# Task description:
In the material below, find the line with "The tea pot (green)" and the line with "The award cup", then output those two lines and every line between them, exactly.

# Supplied information:
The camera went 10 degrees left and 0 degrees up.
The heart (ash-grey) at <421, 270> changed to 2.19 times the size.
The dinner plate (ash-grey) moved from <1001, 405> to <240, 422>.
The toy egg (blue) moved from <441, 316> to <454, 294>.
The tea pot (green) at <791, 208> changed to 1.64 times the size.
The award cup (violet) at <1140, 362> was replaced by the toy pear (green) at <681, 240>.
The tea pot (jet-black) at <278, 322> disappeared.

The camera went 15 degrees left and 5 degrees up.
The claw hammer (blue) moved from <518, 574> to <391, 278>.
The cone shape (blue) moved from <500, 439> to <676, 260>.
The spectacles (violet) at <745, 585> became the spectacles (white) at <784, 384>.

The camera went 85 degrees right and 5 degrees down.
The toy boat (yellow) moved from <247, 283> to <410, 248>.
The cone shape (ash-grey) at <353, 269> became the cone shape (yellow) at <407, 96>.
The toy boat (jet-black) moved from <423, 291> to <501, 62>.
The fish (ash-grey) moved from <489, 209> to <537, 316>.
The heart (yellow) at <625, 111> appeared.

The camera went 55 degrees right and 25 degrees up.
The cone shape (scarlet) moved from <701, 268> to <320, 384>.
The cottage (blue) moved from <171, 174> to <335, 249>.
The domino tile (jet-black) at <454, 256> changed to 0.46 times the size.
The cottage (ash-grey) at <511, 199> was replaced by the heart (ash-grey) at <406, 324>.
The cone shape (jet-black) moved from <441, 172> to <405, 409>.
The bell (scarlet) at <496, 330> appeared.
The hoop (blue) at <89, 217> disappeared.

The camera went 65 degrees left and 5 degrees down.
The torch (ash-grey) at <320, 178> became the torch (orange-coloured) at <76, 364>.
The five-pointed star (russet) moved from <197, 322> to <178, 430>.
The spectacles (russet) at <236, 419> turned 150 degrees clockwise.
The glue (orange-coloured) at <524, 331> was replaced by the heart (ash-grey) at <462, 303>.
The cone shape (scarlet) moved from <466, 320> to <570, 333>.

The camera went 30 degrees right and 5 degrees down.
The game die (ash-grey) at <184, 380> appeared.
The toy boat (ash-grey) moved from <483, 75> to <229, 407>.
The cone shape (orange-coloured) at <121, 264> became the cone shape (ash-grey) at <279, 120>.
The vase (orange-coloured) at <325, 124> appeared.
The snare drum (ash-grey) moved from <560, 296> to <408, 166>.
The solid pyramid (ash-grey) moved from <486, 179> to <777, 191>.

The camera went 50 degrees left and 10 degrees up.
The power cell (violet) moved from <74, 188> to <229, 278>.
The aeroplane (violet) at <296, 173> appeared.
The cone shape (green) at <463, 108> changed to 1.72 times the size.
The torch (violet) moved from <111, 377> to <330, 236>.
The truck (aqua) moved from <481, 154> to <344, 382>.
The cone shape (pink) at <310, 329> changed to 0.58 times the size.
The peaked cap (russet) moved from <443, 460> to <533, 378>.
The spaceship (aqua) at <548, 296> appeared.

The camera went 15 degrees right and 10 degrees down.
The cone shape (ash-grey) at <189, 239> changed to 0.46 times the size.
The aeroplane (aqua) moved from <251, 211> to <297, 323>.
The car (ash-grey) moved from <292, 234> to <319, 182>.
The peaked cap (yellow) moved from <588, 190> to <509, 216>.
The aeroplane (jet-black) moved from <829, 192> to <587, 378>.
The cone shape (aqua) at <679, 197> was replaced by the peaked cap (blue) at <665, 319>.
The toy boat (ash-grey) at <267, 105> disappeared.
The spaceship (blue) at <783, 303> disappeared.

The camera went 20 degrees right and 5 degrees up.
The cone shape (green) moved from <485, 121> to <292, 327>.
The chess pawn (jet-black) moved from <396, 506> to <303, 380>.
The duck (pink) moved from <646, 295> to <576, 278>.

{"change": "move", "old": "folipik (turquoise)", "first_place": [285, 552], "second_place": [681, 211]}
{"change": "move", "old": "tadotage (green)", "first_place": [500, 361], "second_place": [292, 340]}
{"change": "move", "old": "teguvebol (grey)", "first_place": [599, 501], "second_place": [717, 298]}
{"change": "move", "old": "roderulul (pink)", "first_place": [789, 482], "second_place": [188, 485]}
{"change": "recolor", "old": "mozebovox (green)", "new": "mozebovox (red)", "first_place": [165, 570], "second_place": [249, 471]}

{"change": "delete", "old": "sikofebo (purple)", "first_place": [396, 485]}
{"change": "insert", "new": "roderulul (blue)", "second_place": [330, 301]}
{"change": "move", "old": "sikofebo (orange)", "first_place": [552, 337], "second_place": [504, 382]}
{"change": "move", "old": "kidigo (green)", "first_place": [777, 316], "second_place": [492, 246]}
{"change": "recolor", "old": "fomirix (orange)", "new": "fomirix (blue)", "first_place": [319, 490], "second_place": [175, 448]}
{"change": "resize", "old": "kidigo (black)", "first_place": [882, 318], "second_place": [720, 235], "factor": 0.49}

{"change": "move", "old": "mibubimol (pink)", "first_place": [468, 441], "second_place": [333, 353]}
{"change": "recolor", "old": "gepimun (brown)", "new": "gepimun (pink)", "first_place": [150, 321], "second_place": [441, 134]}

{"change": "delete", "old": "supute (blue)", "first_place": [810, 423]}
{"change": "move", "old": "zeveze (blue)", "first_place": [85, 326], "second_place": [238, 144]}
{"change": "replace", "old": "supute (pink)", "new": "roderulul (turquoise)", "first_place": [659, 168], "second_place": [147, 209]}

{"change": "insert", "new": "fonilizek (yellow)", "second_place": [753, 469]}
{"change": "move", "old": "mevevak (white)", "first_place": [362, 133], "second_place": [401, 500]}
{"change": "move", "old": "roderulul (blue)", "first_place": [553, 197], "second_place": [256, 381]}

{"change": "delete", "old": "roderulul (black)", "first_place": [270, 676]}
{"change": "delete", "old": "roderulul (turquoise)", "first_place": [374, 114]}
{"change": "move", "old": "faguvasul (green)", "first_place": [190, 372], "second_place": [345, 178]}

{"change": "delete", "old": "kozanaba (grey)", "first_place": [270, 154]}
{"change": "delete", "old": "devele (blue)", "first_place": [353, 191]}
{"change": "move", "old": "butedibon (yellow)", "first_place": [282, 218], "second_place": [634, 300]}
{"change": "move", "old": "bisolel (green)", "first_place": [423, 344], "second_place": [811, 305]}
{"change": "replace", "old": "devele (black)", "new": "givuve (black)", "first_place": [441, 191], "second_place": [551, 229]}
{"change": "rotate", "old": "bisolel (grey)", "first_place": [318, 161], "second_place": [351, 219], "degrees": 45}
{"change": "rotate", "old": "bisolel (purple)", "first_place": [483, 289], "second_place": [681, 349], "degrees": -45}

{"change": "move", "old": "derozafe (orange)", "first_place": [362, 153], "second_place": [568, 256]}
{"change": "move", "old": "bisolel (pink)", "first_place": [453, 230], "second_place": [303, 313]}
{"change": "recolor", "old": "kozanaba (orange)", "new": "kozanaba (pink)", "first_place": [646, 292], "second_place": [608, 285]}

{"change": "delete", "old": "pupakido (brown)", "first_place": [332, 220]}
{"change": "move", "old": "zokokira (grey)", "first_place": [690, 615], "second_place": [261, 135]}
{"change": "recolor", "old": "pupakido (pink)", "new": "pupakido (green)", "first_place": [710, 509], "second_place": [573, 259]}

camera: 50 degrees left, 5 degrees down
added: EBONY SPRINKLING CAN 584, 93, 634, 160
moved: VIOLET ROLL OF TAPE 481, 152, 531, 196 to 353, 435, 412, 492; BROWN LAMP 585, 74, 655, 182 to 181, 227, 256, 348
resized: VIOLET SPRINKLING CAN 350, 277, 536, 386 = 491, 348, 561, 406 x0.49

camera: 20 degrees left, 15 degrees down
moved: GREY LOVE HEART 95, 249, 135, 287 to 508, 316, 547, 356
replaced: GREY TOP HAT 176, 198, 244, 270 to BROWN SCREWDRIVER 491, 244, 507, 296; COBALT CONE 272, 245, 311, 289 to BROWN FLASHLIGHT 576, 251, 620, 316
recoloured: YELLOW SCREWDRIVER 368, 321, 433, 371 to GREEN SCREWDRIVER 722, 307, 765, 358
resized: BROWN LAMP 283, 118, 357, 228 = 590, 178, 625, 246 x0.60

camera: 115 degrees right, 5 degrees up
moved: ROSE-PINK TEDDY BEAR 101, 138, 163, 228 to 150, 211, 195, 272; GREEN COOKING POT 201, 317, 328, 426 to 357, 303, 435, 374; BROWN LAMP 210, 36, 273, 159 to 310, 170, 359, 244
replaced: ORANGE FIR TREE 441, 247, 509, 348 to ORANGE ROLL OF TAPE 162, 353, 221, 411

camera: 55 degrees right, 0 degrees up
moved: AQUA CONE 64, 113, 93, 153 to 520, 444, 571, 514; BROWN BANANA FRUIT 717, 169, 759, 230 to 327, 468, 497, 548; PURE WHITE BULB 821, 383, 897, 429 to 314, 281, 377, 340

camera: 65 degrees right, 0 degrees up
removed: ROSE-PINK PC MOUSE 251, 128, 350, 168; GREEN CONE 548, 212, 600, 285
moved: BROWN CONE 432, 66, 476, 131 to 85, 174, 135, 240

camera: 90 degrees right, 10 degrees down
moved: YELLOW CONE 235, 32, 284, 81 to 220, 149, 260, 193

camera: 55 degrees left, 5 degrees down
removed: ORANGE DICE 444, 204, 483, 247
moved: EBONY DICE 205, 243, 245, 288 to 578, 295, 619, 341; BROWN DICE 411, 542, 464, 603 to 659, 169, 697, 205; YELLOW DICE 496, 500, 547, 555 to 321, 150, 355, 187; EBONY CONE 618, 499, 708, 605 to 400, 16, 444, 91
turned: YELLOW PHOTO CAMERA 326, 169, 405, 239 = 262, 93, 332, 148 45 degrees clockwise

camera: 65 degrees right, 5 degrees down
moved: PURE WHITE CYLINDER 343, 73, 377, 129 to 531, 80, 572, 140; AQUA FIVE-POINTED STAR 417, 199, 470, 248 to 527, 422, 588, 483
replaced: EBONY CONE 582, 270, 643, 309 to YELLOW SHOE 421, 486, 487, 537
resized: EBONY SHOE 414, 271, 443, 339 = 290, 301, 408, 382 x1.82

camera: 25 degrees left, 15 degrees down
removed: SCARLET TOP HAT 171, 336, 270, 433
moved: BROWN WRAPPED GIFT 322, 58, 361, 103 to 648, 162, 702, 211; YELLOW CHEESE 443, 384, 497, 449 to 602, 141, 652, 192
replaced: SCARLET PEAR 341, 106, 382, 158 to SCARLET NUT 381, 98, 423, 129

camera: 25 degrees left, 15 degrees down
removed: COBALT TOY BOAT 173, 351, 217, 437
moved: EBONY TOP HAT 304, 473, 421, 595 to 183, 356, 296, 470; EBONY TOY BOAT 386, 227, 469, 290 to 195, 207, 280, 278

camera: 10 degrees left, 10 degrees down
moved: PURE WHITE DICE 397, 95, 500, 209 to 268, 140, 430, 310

# Output:
The tea pot (green) at <791, 208> changed to 1.64 times the size.
The award cup (violet) at <1140, 362> was replaced by the toy pear (green) at <681, 240>.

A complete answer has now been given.